- Your task
Write out the lines of the material again, switching every "none" to "off" and changing nothing else. Leave the picture lines out of your answer.

- Stored data
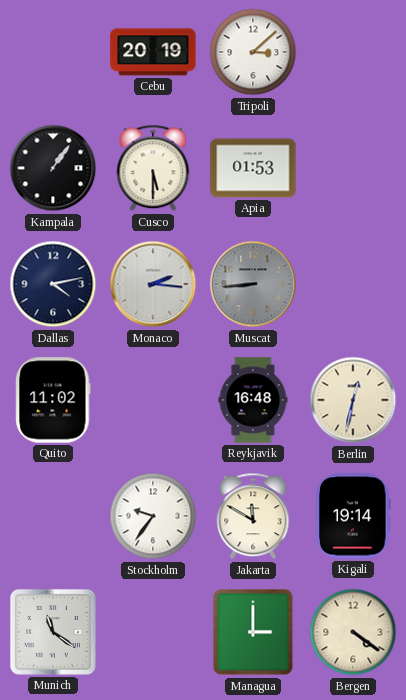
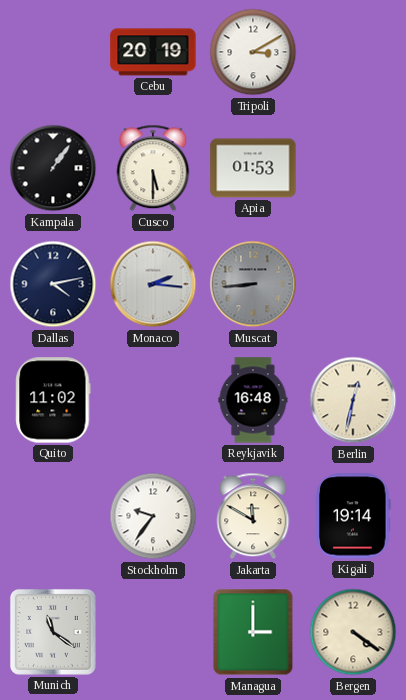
Tripoli: 3:08 -> 3:10
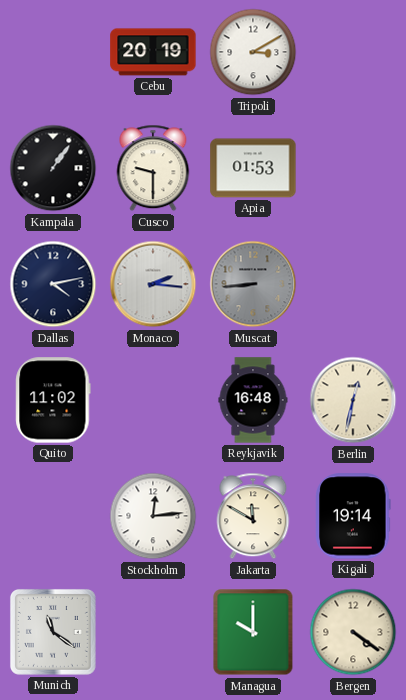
Cusco: 5:30 -> 9:30
Stockholm: 9:36 -> 12:14
Managua: 3:00 -> 10:00
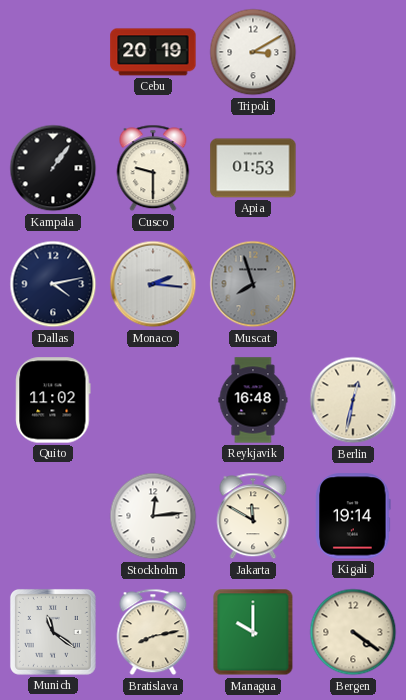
Muscat: 8:44 -> 7:57
Bratislava: none -> 8:13
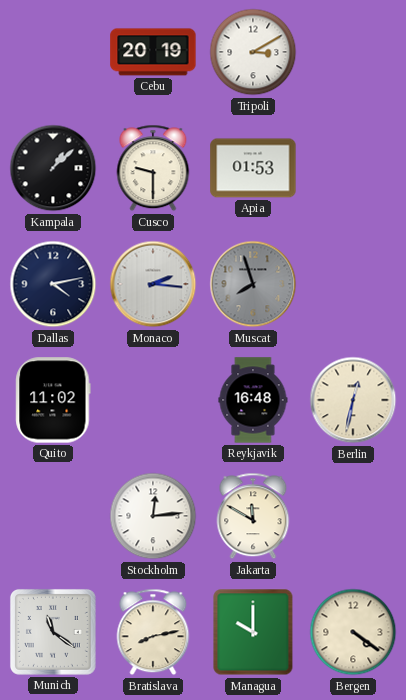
Kampala: 1:06 -> 1:08
Kigali: 19:14 -> none
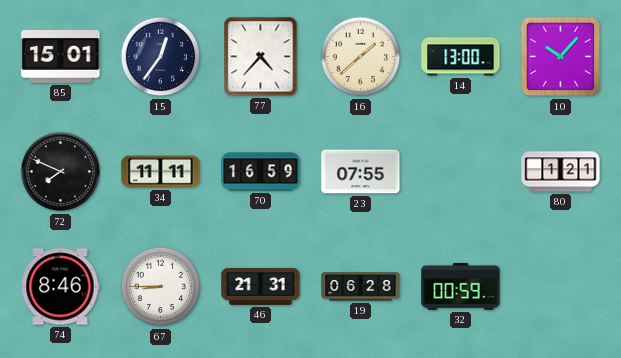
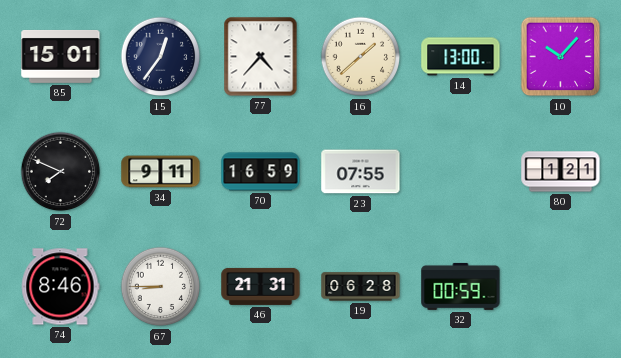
34: 11:11 -> 9:11
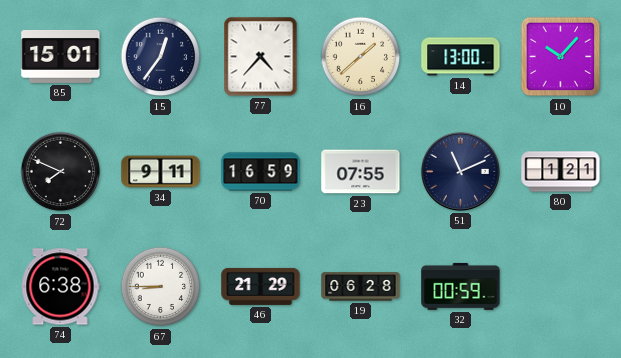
51: none -> 11:11
74: 8:46 -> 6:38
46: 21:31 -> 21:29
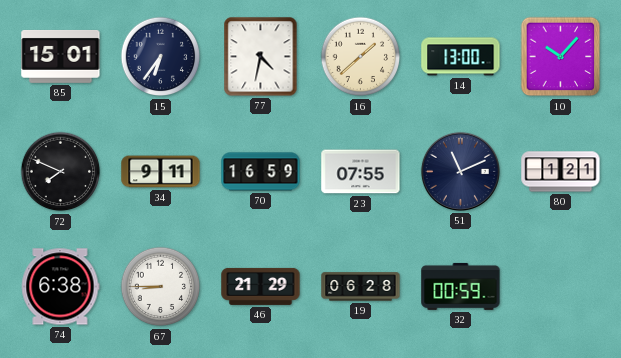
15: 12:36 -> 6:36
77: 4:37 -> 4:32
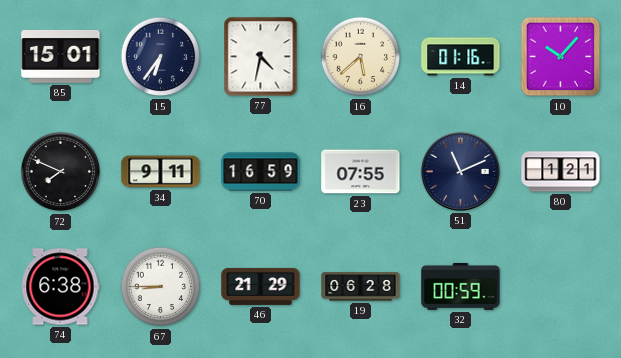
16: 1:38 -> 5:38
14: 13:00 -> 01:16
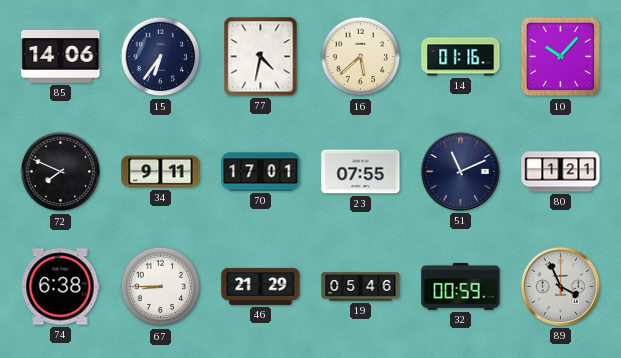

- Task result
Tripoli: 3:08 -> 3:10
Cusco: 5:30 -> 9:30
Stockholm: 9:36 -> 12:14
Managua: 3:00 -> 10:00
Muscat: 8:44 -> 7:57
Bratislava: off -> 8:13
Kampala: 1:06 -> 1:08
Kigali: 19:14 -> off
34: 11:11 -> 9:11
51: off -> 11:11
74: 8:46 -> 6:38
46: 21:31 -> 21:29
15: 12:36 -> 6:36
77: 4:37 -> 4:32
16: 1:38 -> 5:38
14: 13:00 -> 01:16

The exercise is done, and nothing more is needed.